Your instructions: Search the material and gather each line with "AUDIO" in it.

Source data:
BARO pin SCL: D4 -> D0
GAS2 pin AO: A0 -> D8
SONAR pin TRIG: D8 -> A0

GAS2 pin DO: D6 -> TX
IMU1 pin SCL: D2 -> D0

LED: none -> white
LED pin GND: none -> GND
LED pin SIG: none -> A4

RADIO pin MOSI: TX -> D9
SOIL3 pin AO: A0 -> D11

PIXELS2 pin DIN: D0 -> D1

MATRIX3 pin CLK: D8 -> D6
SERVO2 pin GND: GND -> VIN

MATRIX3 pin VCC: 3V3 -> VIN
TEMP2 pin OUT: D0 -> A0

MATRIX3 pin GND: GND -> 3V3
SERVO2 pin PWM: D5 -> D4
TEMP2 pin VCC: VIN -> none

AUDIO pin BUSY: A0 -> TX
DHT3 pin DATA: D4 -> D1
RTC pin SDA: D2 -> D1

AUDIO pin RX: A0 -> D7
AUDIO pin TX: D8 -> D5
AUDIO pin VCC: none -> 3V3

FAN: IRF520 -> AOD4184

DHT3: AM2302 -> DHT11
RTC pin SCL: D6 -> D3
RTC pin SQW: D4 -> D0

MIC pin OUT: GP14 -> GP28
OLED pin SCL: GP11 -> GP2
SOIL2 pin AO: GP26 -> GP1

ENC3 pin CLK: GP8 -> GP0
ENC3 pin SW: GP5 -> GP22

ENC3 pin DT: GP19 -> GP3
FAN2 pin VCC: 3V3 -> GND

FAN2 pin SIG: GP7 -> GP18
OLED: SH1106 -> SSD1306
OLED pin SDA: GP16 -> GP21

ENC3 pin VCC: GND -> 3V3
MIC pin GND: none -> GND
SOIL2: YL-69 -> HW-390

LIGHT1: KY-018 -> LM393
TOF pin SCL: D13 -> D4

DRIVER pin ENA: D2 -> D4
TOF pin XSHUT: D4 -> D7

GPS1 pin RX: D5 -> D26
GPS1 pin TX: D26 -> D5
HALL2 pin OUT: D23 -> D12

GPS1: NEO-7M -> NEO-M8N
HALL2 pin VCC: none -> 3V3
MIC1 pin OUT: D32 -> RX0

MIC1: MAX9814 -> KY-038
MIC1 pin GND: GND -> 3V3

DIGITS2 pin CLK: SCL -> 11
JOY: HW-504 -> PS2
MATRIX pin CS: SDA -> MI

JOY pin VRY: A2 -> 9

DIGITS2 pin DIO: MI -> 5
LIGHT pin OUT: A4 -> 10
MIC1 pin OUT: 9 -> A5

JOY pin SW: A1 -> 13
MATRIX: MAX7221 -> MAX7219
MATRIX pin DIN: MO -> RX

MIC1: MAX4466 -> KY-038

Solution for this exercise:
AUDIO pin BUSY: A0 -> TX
AUDIO pin RX: A0 -> D7
AUDIO pin TX: D8 -> D5
AUDIO pin VCC: none -> 3V3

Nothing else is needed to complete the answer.